# Information provided:
----

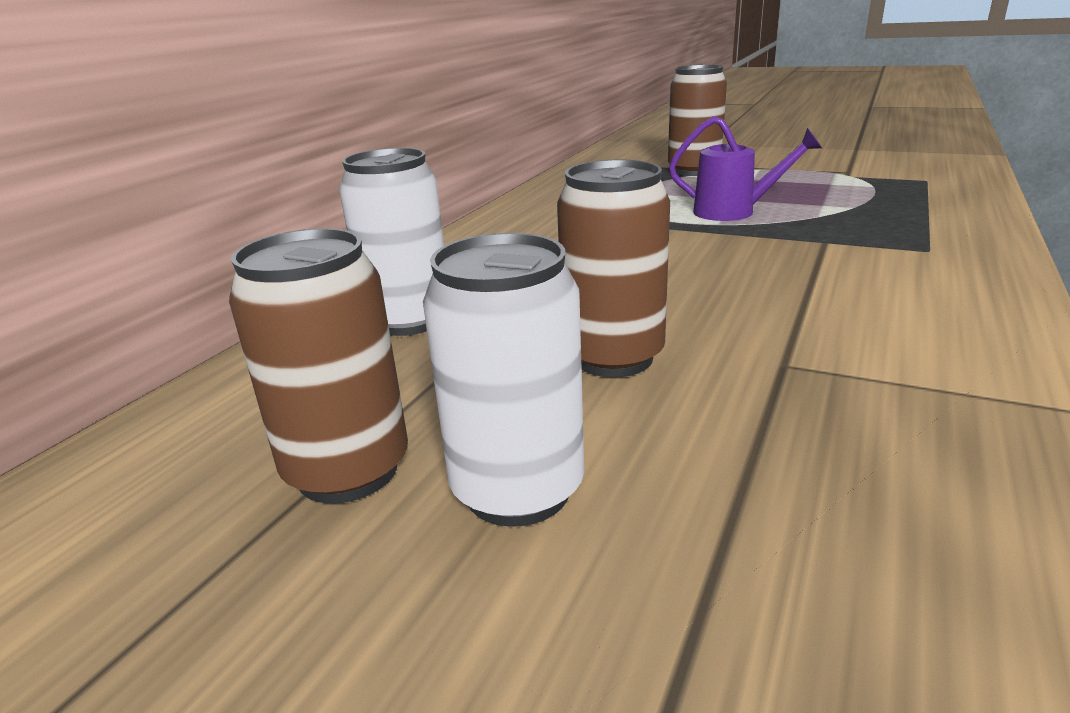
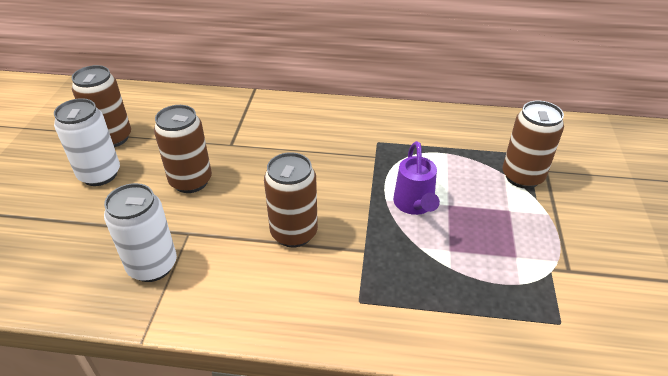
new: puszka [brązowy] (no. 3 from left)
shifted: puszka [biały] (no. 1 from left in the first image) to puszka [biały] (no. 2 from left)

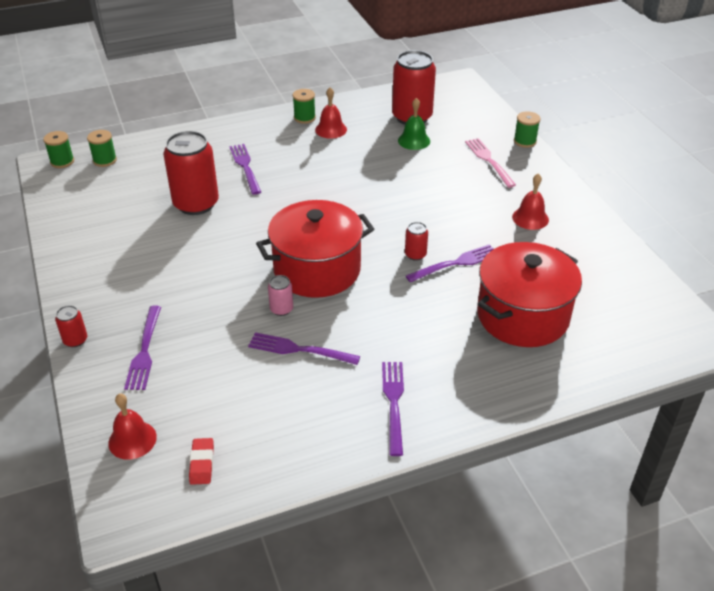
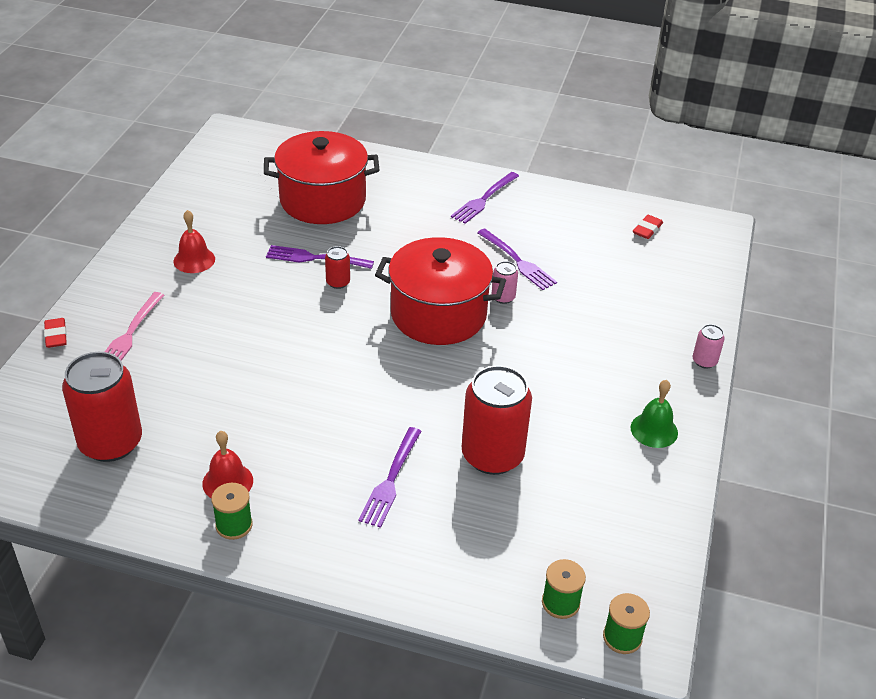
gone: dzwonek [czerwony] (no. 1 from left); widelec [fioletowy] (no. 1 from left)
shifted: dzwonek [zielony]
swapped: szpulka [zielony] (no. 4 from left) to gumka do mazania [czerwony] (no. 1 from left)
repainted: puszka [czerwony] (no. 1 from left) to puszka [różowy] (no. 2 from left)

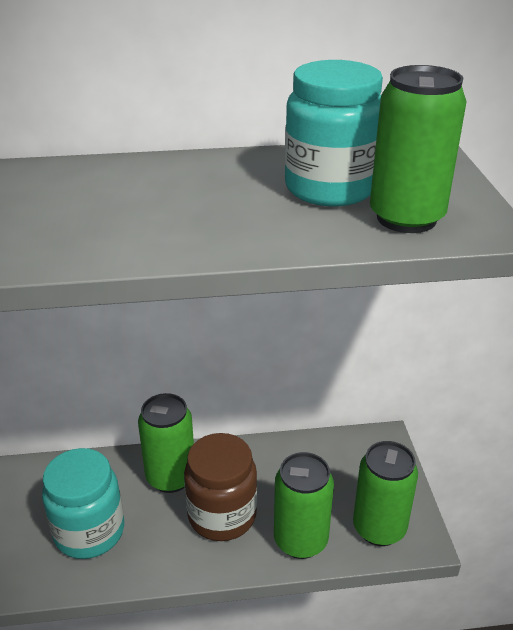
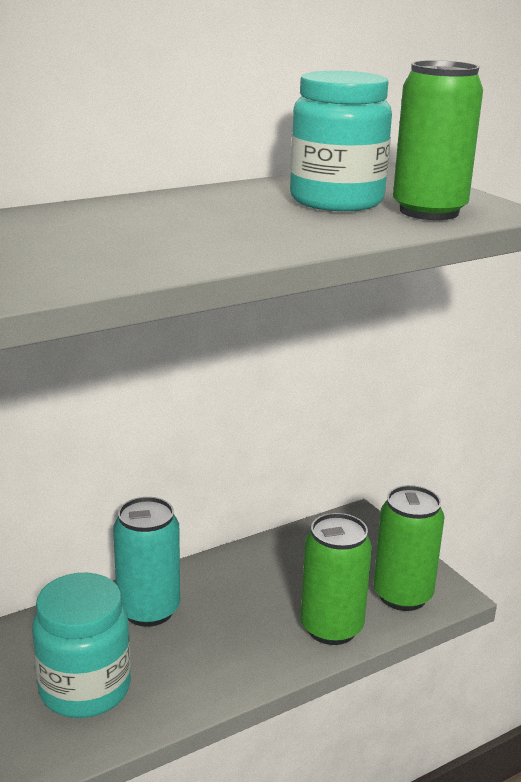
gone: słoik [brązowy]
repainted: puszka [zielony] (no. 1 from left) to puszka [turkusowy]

----

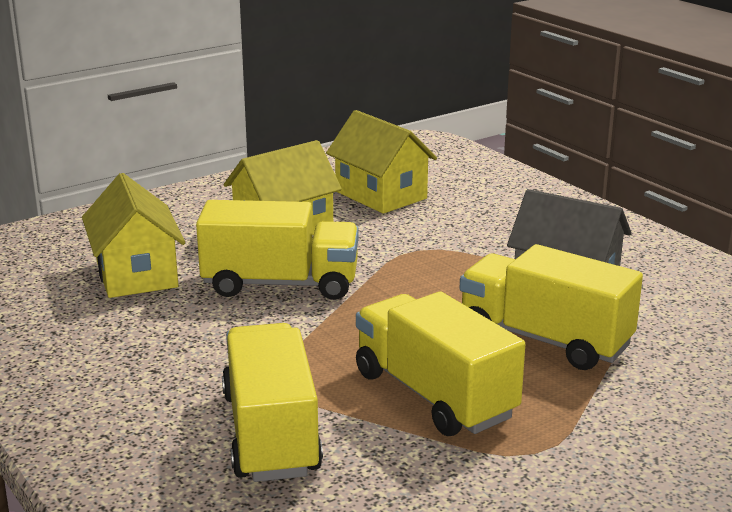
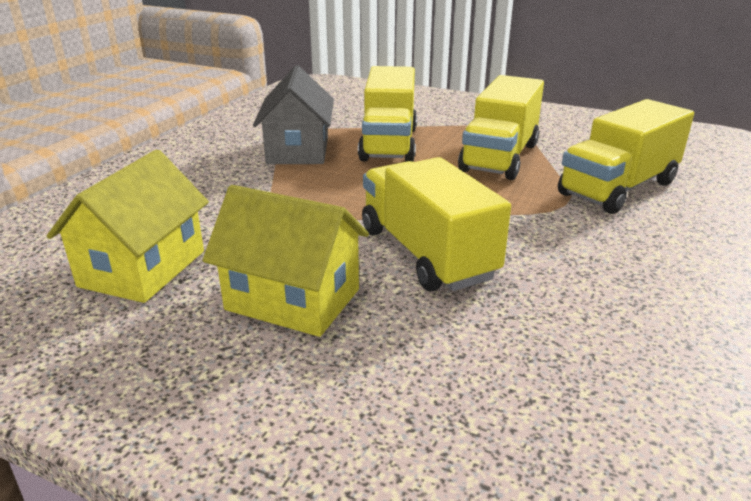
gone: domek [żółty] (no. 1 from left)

----

# What is required:
Scan the material above for "shifted". Copy every line where it appears.

# Answer space:
shifted: puszka [biały] (no. 1 from left in the first image) to puszka [biały] (no. 2 from left)
shifted: dzwonek [zielony]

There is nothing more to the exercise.